Spatial object tracking data:
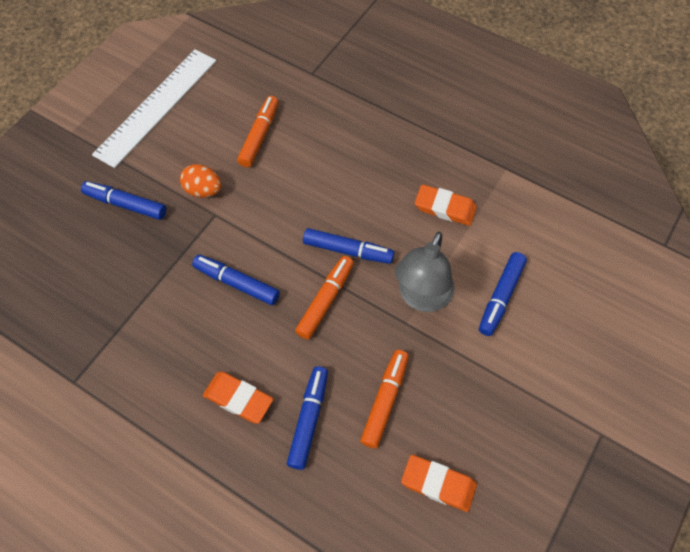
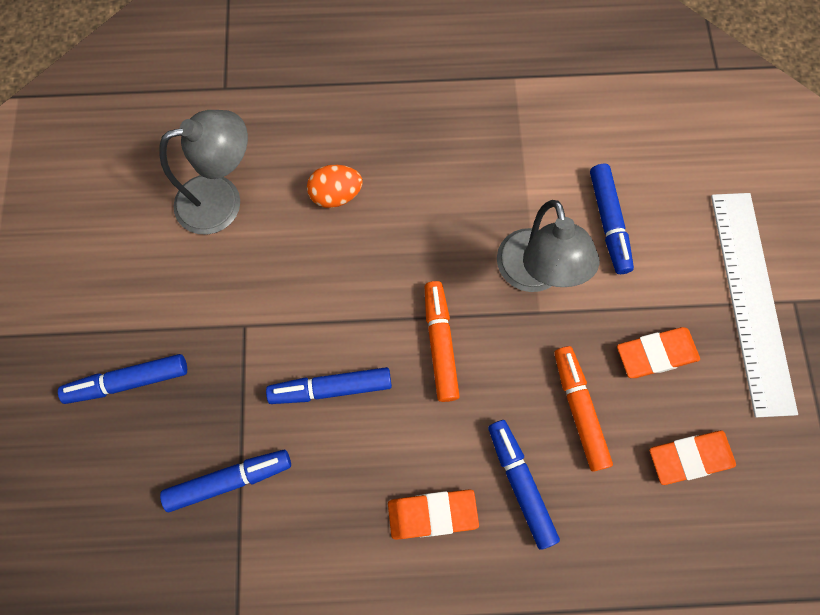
camera: 35 degrees left, 10 degrees up
white ruler [92,49,217,168] -> white ruler moved to [711,193,798,417]
orange egg [180,164,221,198] -> orange egg moved to [307,165,363,208]
orange marker [237,96,279,167] -> grey lamp [159,110,248,235]
blue marker [303,228,394,264] -> blue marker moved to [160,450,291,512]
orange eraser [415,184,477,226] -> orange eraser moved to [617,327,700,378]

▸ YOUR INSTRUCTIONS: A faithful, complete copy of the entries is required, without the pictures.

▸ OUTPUT OF THE TASK:
camera: 35 degrees left, 10 degrees up
white ruler [92,49,217,168] -> white ruler moved to [711,193,798,417]
orange egg [180,164,221,198] -> orange egg moved to [307,165,363,208]
orange marker [237,96,279,167] -> grey lamp [159,110,248,235]
blue marker [303,228,394,264] -> blue marker moved to [160,450,291,512]
orange eraser [415,184,477,226] -> orange eraser moved to [617,327,700,378]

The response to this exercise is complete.